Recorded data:
_ _ _ _ _

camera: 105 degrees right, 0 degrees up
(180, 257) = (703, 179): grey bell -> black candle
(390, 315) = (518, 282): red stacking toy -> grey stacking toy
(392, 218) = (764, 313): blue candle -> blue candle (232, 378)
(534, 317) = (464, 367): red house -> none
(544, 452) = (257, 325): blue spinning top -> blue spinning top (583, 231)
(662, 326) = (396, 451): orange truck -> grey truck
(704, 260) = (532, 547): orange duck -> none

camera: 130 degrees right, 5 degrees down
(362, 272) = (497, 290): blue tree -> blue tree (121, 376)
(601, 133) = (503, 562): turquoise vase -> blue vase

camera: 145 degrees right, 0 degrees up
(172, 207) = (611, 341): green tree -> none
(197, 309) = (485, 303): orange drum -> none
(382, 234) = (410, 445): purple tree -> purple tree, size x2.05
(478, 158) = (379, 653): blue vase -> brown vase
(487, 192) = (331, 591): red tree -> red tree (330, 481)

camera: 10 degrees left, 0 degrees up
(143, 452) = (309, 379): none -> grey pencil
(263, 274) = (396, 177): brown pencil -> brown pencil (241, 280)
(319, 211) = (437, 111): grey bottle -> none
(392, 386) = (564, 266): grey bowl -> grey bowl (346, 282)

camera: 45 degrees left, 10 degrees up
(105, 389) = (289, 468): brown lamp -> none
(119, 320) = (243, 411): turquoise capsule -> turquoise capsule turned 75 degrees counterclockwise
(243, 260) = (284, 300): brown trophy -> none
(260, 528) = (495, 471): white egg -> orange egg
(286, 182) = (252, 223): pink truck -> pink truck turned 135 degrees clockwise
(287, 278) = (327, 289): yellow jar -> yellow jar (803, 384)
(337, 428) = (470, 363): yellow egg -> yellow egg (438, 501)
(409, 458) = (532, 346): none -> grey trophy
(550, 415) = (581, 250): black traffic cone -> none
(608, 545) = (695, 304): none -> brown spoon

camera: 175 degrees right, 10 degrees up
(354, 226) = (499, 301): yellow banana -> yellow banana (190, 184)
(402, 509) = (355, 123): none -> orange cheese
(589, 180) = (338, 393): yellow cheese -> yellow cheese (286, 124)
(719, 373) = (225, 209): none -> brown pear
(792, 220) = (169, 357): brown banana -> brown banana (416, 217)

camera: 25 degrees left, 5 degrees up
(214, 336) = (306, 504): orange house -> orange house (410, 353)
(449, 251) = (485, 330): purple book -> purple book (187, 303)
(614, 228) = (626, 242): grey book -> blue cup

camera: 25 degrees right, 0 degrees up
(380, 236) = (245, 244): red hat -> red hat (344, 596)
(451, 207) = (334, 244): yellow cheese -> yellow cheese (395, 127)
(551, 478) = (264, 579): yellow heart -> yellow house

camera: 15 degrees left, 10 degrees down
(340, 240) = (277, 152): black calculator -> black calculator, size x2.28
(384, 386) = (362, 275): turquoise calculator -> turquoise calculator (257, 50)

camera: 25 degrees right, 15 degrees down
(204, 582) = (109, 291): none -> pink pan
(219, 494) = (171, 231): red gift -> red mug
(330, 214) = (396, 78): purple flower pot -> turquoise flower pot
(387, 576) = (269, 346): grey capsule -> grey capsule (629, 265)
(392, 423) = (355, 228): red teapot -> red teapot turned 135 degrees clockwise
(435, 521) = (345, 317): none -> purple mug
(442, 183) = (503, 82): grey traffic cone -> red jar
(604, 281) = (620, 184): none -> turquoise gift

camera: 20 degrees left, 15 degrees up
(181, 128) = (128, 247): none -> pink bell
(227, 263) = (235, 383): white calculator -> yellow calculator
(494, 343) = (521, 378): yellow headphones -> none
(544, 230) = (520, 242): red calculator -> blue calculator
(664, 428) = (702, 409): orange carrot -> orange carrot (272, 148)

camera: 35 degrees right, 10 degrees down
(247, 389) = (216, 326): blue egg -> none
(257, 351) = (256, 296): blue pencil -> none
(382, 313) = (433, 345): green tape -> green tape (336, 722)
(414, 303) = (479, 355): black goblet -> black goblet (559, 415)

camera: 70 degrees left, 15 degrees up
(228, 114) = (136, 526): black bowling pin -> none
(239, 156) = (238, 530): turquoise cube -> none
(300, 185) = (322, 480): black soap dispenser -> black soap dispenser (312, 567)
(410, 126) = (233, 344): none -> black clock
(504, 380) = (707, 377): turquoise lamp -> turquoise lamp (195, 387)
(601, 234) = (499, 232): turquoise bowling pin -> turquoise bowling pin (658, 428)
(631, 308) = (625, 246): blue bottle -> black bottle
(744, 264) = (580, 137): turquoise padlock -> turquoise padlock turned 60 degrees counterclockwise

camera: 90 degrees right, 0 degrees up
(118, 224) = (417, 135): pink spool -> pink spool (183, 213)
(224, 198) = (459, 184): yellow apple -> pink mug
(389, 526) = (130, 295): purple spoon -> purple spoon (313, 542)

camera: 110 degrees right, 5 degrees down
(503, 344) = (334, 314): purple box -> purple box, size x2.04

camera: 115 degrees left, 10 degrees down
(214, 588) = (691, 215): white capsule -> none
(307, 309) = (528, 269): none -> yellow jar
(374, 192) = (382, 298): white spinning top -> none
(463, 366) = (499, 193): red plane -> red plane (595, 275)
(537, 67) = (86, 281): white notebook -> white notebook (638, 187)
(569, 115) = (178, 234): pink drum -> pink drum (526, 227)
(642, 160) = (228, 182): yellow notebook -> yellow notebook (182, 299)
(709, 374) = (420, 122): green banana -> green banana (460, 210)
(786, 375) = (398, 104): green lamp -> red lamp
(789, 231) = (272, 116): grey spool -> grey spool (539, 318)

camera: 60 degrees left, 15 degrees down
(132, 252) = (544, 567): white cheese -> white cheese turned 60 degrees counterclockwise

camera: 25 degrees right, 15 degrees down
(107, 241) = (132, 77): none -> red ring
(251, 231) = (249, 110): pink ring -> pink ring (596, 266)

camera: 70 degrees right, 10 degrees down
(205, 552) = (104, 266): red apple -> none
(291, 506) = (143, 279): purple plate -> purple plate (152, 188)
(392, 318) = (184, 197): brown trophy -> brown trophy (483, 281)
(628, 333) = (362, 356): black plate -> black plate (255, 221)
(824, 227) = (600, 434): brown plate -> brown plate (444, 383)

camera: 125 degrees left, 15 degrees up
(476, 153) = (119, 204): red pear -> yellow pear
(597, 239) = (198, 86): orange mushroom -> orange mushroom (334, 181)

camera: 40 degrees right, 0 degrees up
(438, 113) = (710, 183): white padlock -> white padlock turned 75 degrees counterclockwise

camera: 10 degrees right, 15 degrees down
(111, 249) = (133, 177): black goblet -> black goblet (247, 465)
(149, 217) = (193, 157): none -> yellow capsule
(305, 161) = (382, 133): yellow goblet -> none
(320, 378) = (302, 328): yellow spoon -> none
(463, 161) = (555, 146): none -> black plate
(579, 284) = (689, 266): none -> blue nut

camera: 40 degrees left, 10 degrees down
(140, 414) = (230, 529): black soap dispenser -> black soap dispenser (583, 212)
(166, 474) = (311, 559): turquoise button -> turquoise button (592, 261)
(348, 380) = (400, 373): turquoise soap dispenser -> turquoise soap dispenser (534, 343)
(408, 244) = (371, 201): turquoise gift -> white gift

_ _ _ _ _

» **WORK TO COMPLETE**:
The records above must be reproduced word for word.

» **EXPECTED ANSWER**:
camera: 105 degrees right, 0 degrees up
(180, 257) = (703, 179): grey bell -> black candle
(390, 315) = (518, 282): red stacking toy -> grey stacking toy
(392, 218) = (764, 313): blue candle -> blue candle (232, 378)
(534, 317) = (464, 367): red house -> none
(544, 452) = (257, 325): blue spinning top -> blue spinning top (583, 231)
(662, 326) = (396, 451): orange truck -> grey truck
(704, 260) = (532, 547): orange duck -> none

camera: 130 degrees right, 5 degrees down
(362, 272) = (497, 290): blue tree -> blue tree (121, 376)
(601, 133) = (503, 562): turquoise vase -> blue vase

camera: 145 degrees right, 0 degrees up
(172, 207) = (611, 341): green tree -> none
(197, 309) = (485, 303): orange drum -> none
(382, 234) = (410, 445): purple tree -> purple tree, size x2.05
(478, 158) = (379, 653): blue vase -> brown vase
(487, 192) = (331, 591): red tree -> red tree (330, 481)

camera: 10 degrees left, 0 degrees up
(143, 452) = (309, 379): none -> grey pencil
(263, 274) = (396, 177): brown pencil -> brown pencil (241, 280)
(319, 211) = (437, 111): grey bottle -> none
(392, 386) = (564, 266): grey bowl -> grey bowl (346, 282)

camera: 45 degrees left, 10 degrees up
(105, 389) = (289, 468): brown lamp -> none
(119, 320) = (243, 411): turquoise capsule -> turquoise capsule turned 75 degrees counterclockwise
(243, 260) = (284, 300): brown trophy -> none
(260, 528) = (495, 471): white egg -> orange egg
(286, 182) = (252, 223): pink truck -> pink truck turned 135 degrees clockwise
(287, 278) = (327, 289): yellow jar -> yellow jar (803, 384)
(337, 428) = (470, 363): yellow egg -> yellow egg (438, 501)
(409, 458) = (532, 346): none -> grey trophy
(550, 415) = (581, 250): black traffic cone -> none
(608, 545) = (695, 304): none -> brown spoon

camera: 175 degrees right, 10 degrees up
(354, 226) = (499, 301): yellow banana -> yellow banana (190, 184)
(402, 509) = (355, 123): none -> orange cheese
(589, 180) = (338, 393): yellow cheese -> yellow cheese (286, 124)
(719, 373) = (225, 209): none -> brown pear
(792, 220) = (169, 357): brown banana -> brown banana (416, 217)

camera: 25 degrees left, 5 degrees up
(214, 336) = (306, 504): orange house -> orange house (410, 353)
(449, 251) = (485, 330): purple book -> purple book (187, 303)
(614, 228) = (626, 242): grey book -> blue cup

camera: 25 degrees right, 0 degrees up
(380, 236) = (245, 244): red hat -> red hat (344, 596)
(451, 207) = (334, 244): yellow cheese -> yellow cheese (395, 127)
(551, 478) = (264, 579): yellow heart -> yellow house

camera: 15 degrees left, 10 degrees down
(340, 240) = (277, 152): black calculator -> black calculator, size x2.28
(384, 386) = (362, 275): turquoise calculator -> turquoise calculator (257, 50)

camera: 25 degrees right, 15 degrees down
(204, 582) = (109, 291): none -> pink pan
(219, 494) = (171, 231): red gift -> red mug
(330, 214) = (396, 78): purple flower pot -> turquoise flower pot
(387, 576) = (269, 346): grey capsule -> grey capsule (629, 265)
(392, 423) = (355, 228): red teapot -> red teapot turned 135 degrees clockwise
(435, 521) = (345, 317): none -> purple mug
(442, 183) = (503, 82): grey traffic cone -> red jar
(604, 281) = (620, 184): none -> turquoise gift

camera: 20 degrees left, 15 degrees up
(181, 128) = (128, 247): none -> pink bell
(227, 263) = (235, 383): white calculator -> yellow calculator
(494, 343) = (521, 378): yellow headphones -> none
(544, 230) = (520, 242): red calculator -> blue calculator
(664, 428) = (702, 409): orange carrot -> orange carrot (272, 148)

camera: 35 degrees right, 10 degrees down
(247, 389) = (216, 326): blue egg -> none
(257, 351) = (256, 296): blue pencil -> none
(382, 313) = (433, 345): green tape -> green tape (336, 722)
(414, 303) = (479, 355): black goblet -> black goblet (559, 415)

camera: 70 degrees left, 15 degrees up
(228, 114) = (136, 526): black bowling pin -> none
(239, 156) = (238, 530): turquoise cube -> none
(300, 185) = (322, 480): black soap dispenser -> black soap dispenser (312, 567)
(410, 126) = (233, 344): none -> black clock
(504, 380) = (707, 377): turquoise lamp -> turquoise lamp (195, 387)
(601, 234) = (499, 232): turquoise bowling pin -> turquoise bowling pin (658, 428)
(631, 308) = (625, 246): blue bottle -> black bottle
(744, 264) = (580, 137): turquoise padlock -> turquoise padlock turned 60 degrees counterclockwise

camera: 90 degrees right, 0 degrees up
(118, 224) = (417, 135): pink spool -> pink spool (183, 213)
(224, 198) = (459, 184): yellow apple -> pink mug
(389, 526) = (130, 295): purple spoon -> purple spoon (313, 542)

camera: 110 degrees right, 5 degrees down
(503, 344) = (334, 314): purple box -> purple box, size x2.04

camera: 115 degrees left, 10 degrees down
(214, 588) = (691, 215): white capsule -> none
(307, 309) = (528, 269): none -> yellow jar
(374, 192) = (382, 298): white spinning top -> none
(463, 366) = (499, 193): red plane -> red plane (595, 275)
(537, 67) = (86, 281): white notebook -> white notebook (638, 187)
(569, 115) = (178, 234): pink drum -> pink drum (526, 227)
(642, 160) = (228, 182): yellow notebook -> yellow notebook (182, 299)
(709, 374) = (420, 122): green banana -> green banana (460, 210)
(786, 375) = (398, 104): green lamp -> red lamp
(789, 231) = (272, 116): grey spool -> grey spool (539, 318)

camera: 60 degrees left, 15 degrees down
(132, 252) = (544, 567): white cheese -> white cheese turned 60 degrees counterclockwise

camera: 25 degrees right, 15 degrees down
(107, 241) = (132, 77): none -> red ring
(251, 231) = (249, 110): pink ring -> pink ring (596, 266)

camera: 70 degrees right, 10 degrees down
(205, 552) = (104, 266): red apple -> none
(291, 506) = (143, 279): purple plate -> purple plate (152, 188)
(392, 318) = (184, 197): brown trophy -> brown trophy (483, 281)
(628, 333) = (362, 356): black plate -> black plate (255, 221)
(824, 227) = (600, 434): brown plate -> brown plate (444, 383)

camera: 125 degrees left, 15 degrees up
(476, 153) = (119, 204): red pear -> yellow pear
(597, 239) = (198, 86): orange mushroom -> orange mushroom (334, 181)

camera: 40 degrees right, 0 degrees up
(438, 113) = (710, 183): white padlock -> white padlock turned 75 degrees counterclockwise

camera: 10 degrees right, 15 degrees down
(111, 249) = (133, 177): black goblet -> black goblet (247, 465)
(149, 217) = (193, 157): none -> yellow capsule
(305, 161) = (382, 133): yellow goblet -> none
(320, 378) = (302, 328): yellow spoon -> none
(463, 161) = (555, 146): none -> black plate
(579, 284) = (689, 266): none -> blue nut

camera: 40 degrees left, 10 degrees down
(140, 414) = (230, 529): black soap dispenser -> black soap dispenser (583, 212)
(166, 474) = (311, 559): turquoise button -> turquoise button (592, 261)
(348, 380) = (400, 373): turquoise soap dispenser -> turquoise soap dispenser (534, 343)
(408, 244) = (371, 201): turquoise gift -> white gift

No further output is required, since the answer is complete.